[Scene images with change listings]
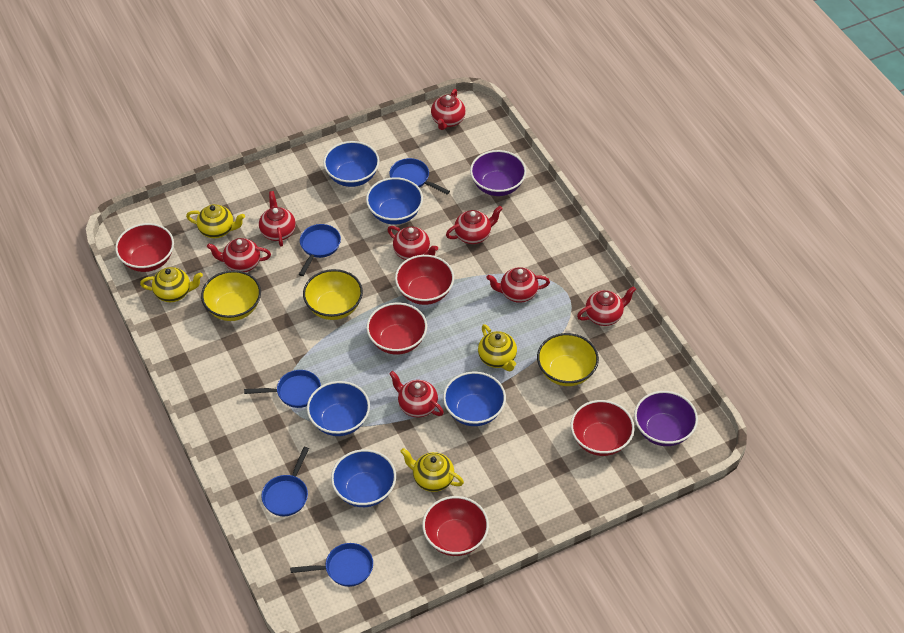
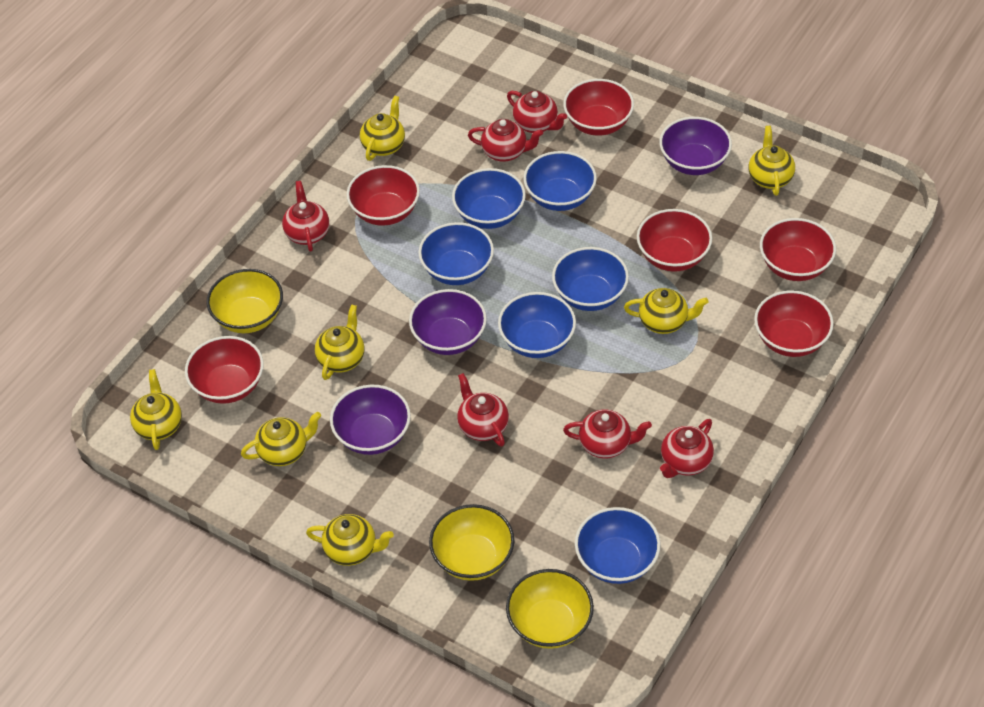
blue bowl: 5 -> 6
blue pan: 5 -> 0
purple bowl: 2 -> 3
red bowl: 5 -> 6
red teapot: 8 -> 6
yellow teapot: 4 -> 7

# [PROBLEM DESCRIPTION]
Transcribe only the trailing portion of the entries above: the line that contains "purple bowl: 2 -> 3" and each line after it.

# [RESPONSE TO THIS EXERCISE]
purple bowl: 2 -> 3
red bowl: 5 -> 6
red teapot: 8 -> 6
yellow teapot: 4 -> 7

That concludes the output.